__Goal of the exercise__. Pull every line that includes the word "stacking" out of the data below and copy it.

Records provided section start

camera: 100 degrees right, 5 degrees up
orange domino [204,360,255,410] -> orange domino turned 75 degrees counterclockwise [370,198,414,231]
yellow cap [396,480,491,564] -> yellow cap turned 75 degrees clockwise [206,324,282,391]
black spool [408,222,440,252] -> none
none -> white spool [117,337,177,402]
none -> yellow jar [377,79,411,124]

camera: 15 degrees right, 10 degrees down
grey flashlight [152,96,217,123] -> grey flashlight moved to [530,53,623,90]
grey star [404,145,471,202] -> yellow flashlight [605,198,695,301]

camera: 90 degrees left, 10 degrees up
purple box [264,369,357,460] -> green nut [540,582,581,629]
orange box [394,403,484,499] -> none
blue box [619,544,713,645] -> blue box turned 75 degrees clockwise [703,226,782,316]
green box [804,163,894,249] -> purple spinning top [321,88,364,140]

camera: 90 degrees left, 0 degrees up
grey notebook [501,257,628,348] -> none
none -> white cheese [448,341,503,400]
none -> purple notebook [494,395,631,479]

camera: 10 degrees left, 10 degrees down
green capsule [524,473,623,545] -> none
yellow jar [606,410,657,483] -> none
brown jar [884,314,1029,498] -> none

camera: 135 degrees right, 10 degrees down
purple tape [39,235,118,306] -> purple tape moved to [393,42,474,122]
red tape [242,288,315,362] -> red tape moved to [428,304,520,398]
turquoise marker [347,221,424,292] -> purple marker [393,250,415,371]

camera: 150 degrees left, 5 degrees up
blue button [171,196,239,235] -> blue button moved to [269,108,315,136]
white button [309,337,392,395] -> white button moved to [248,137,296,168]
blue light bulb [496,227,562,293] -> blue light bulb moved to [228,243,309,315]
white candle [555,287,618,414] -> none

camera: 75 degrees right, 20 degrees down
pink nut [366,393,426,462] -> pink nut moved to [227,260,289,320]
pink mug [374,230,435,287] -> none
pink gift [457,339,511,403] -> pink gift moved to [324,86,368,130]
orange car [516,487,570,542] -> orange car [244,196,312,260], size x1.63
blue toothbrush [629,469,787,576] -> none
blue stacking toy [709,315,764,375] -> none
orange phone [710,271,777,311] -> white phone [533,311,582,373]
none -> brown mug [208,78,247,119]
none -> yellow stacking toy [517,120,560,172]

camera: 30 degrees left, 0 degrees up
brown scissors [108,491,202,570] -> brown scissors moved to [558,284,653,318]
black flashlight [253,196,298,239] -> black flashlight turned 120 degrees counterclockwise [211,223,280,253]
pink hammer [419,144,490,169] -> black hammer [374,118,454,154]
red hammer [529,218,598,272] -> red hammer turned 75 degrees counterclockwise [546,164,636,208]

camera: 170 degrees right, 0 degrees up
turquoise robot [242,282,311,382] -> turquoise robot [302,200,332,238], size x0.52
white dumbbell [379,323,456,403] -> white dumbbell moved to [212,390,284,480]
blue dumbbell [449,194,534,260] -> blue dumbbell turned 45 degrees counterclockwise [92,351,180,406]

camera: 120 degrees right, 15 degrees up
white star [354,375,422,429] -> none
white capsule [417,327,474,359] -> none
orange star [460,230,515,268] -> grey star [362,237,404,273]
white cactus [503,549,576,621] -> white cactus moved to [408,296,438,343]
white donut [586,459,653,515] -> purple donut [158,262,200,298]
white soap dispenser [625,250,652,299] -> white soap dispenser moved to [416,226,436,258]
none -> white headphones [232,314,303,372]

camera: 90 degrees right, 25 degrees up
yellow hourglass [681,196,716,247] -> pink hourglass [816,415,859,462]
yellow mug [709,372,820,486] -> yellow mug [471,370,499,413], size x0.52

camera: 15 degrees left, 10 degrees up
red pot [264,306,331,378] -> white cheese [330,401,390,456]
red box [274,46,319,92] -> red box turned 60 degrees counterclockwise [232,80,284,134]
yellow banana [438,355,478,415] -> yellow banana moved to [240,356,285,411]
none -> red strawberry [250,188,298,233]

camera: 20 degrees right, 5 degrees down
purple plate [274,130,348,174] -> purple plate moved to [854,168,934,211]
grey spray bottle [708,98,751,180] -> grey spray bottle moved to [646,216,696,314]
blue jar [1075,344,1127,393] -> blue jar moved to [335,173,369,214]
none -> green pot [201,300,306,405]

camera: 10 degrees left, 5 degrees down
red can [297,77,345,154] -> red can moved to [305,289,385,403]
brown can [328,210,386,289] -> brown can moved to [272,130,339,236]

Records provided section end

__Reply__.
blue stacking toy [709,315,764,375] -> none
none -> yellow stacking toy [517,120,560,172]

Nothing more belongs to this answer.